### Record set
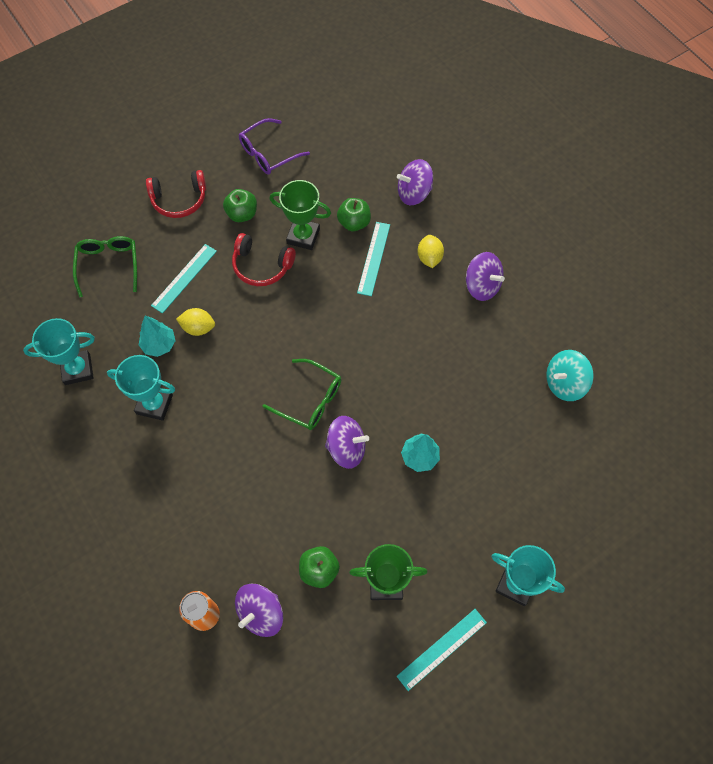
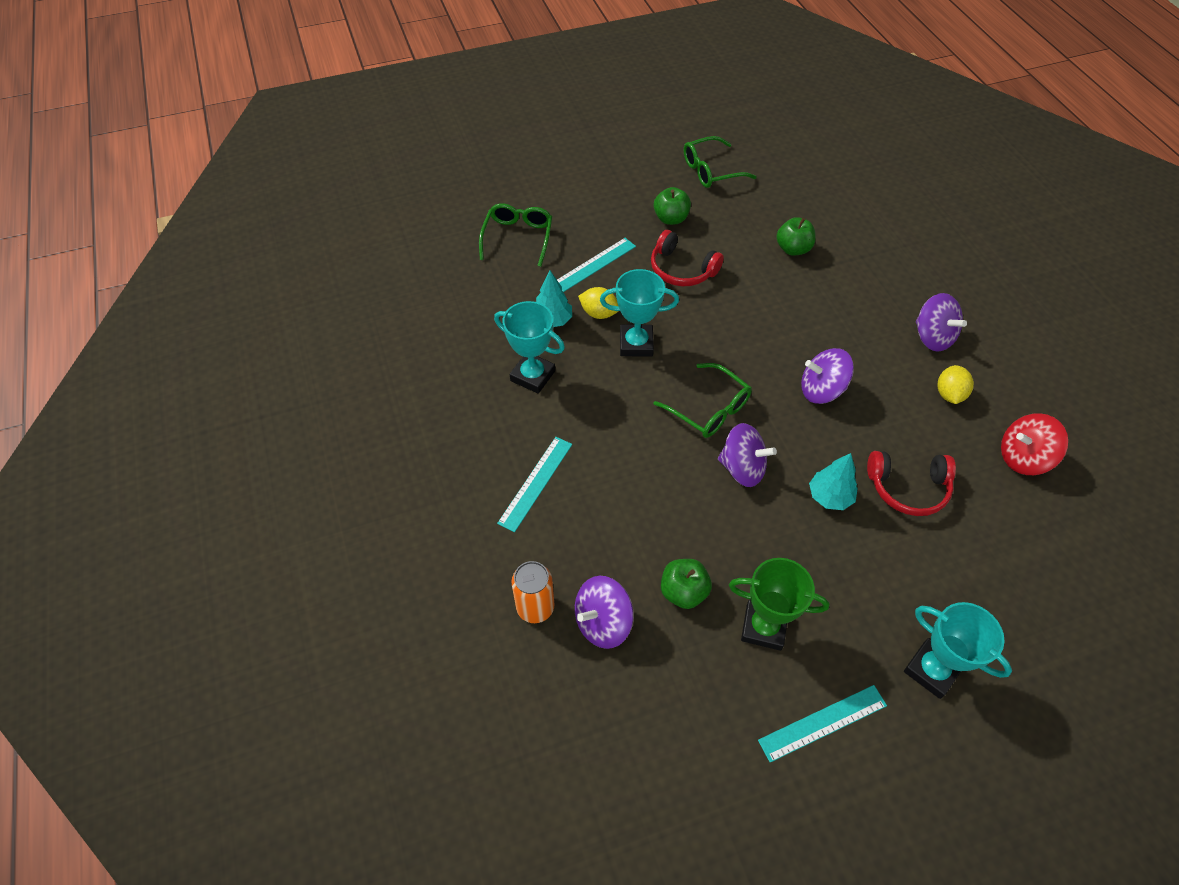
camera: 15 degrees right, 10 degrees down
turquoise trophy [23,318,95,385] -> turquoise trophy moved to [600,269,679,357]
red headphones [146,170,206,218] -> red headphones moved to [867,451,956,516]
purple glasses [239,118,310,175] -> green glasses [684,136,757,188]
green trophy [270,180,331,250] -> none
turquoise ruler [357,222,390,296] -> turquoise ruler moved to [497,437,572,532]
purple spinning top [397,159,433,205] -> purple spinning top moved to [801,348,854,404]
yellow lemon [418,235,444,268] -> yellow lemon moved to [937,365,974,404]
turquoise spinning top [546,350,594,401] -> red spinning top [1001,413,1068,475]

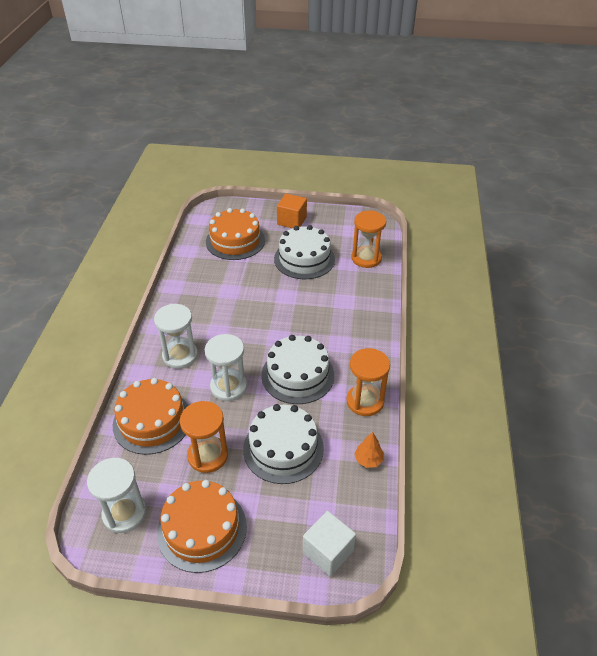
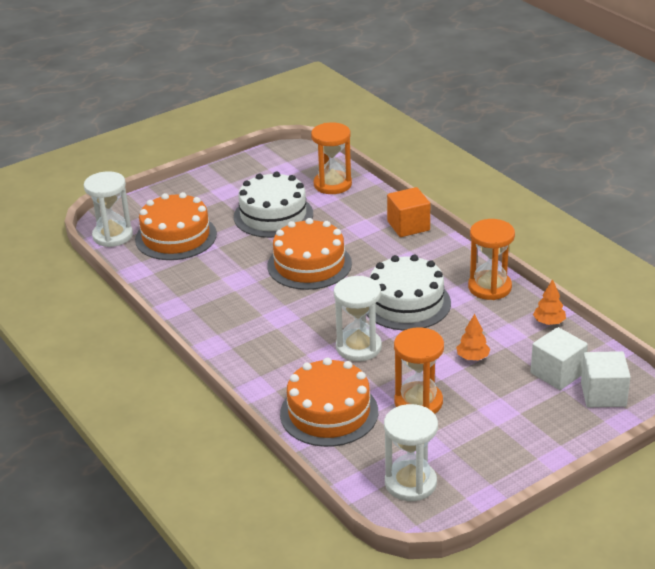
camera: 40 degrees left, 10 degrees down
white hourglass [154,304,198,369] -> white hourglass moved to [84,171,133,247]
orange cake [157,480,247,573] -> orange cake moved to [267,218,352,290]
white cake [243,404,324,484] -> orange tree [456,314,490,360]
orange cube [277,194,307,228] -> orange cube moved to [387,187,430,237]
none -> white cube [531,327,588,390]

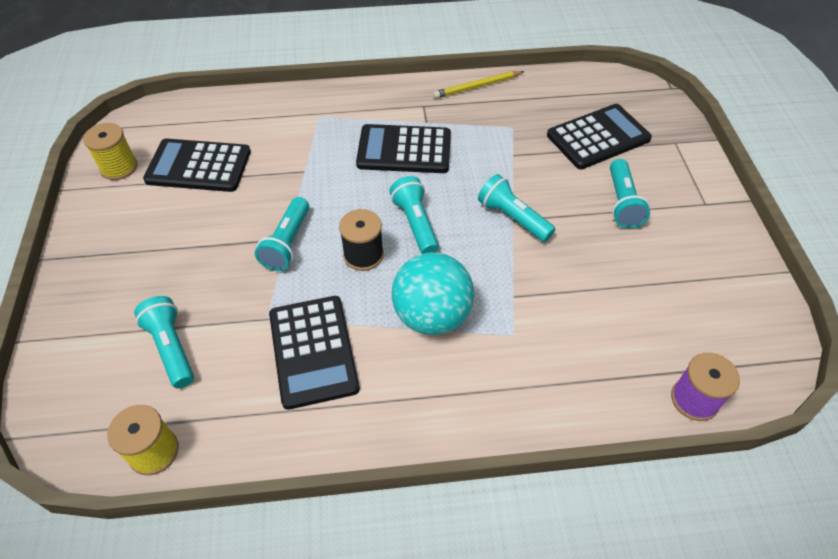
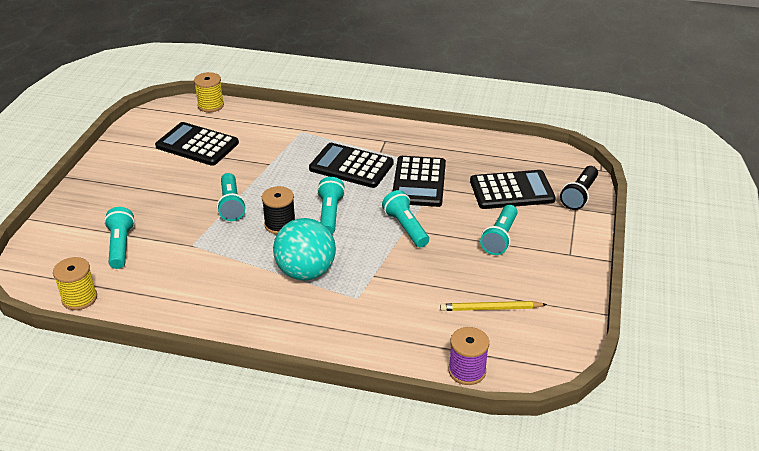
camera: 20 degrees right, 15 degrees down
yellow spool [83,123,137,180] -> yellow spool moved to [194,72,224,112]
turquoise flashlight [255,197,309,271] -> turquoise flashlight turned 45 degrees counterclockwise [217,173,246,221]
black calculator [269,296,360,410] -> black calculator moved to [392,156,446,207]
yellow pencil [433,71,524,99] -> yellow pencil moved to [440,301,547,311]
none -> black flashlight [560,166,598,210]

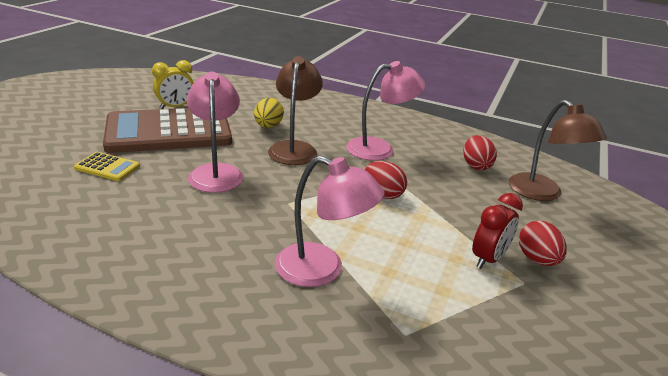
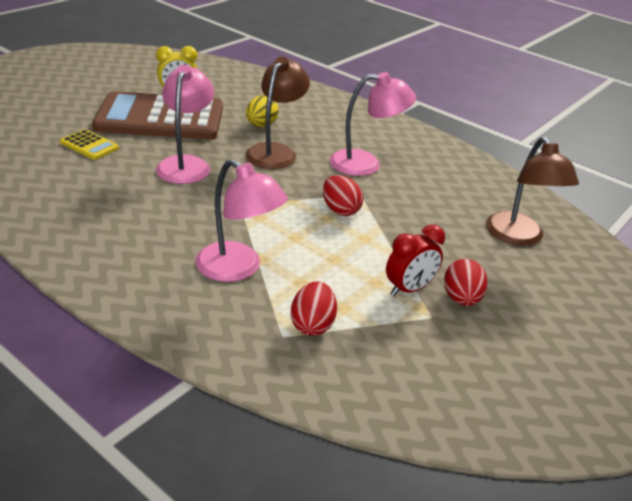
camera: 15 degrees right, 5 degrees up
red egg [463,135,497,170] -> red egg moved to [291,281,337,336]

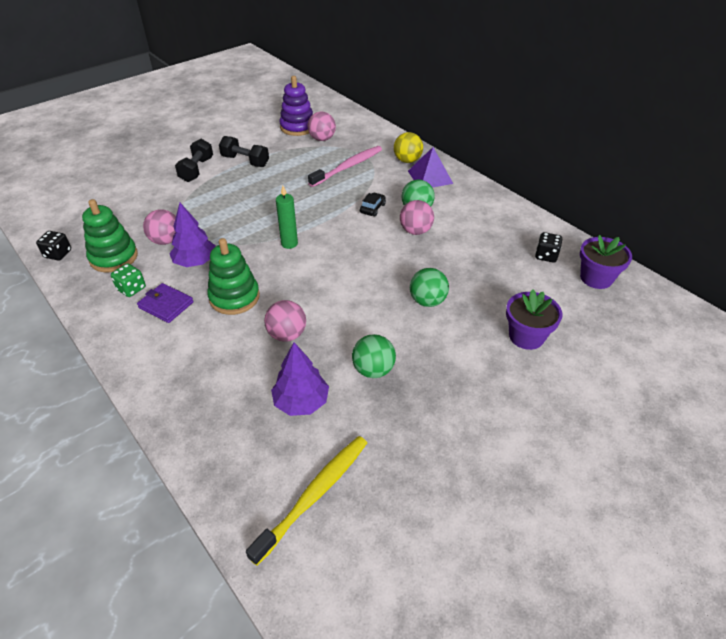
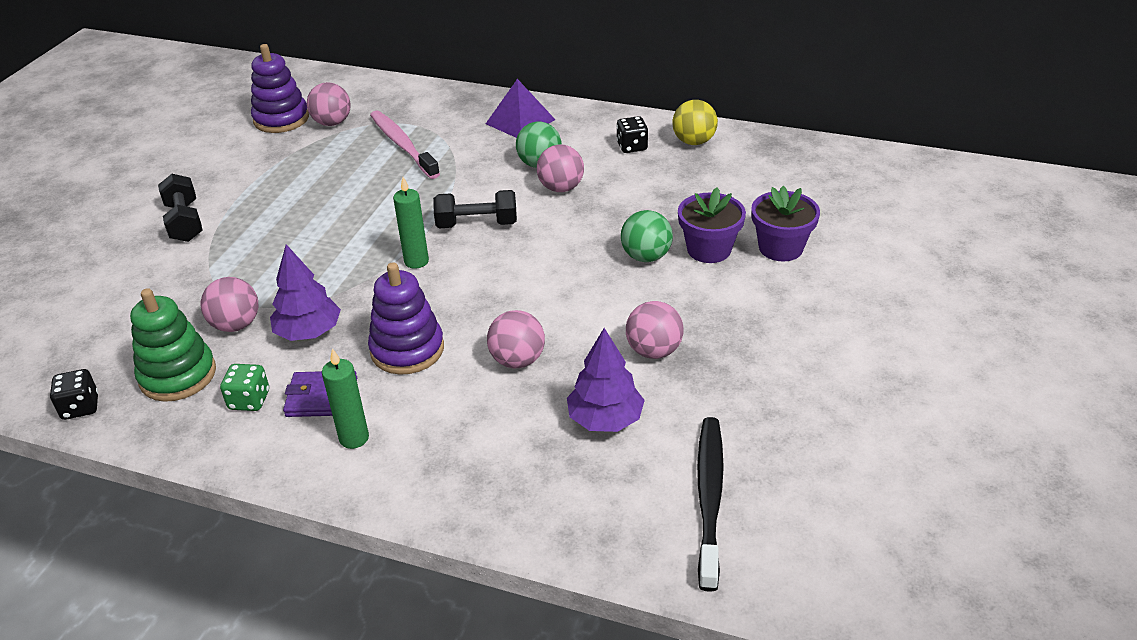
camera: 30 degrees left, 5 degrees down
green stacking toy [207,238,260,315] -> purple stacking toy [368,262,444,375]
black dumbbell [219,136,269,167] -> black dumbbell moved to [433,190,517,228]
yellow toothbrush [246,436,367,566] -> black toothbrush [697,417,724,592]
pink toothbrush [308,146,382,187] -> pink toothbrush turned 45 degrees counterclockwise [370,111,440,179]
green ball [352,334,396,378] -> pink ball [626,301,684,359]
black car [360,193,386,216] -> none
yellow ball [394,132,423,163] -> yellow ball moved to [672,100,718,145]
black dice [535,232,562,263] -> black dice moved to [617,116,648,153]
purple flower pot [580,235,632,289] -> purple flower pot moved to [678,187,746,263]
none -> green candle [322,348,369,449]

### Exercise
Tally the lines of the material in which the string "black" appears. Give the tally and nothing else.

### Response to this task
6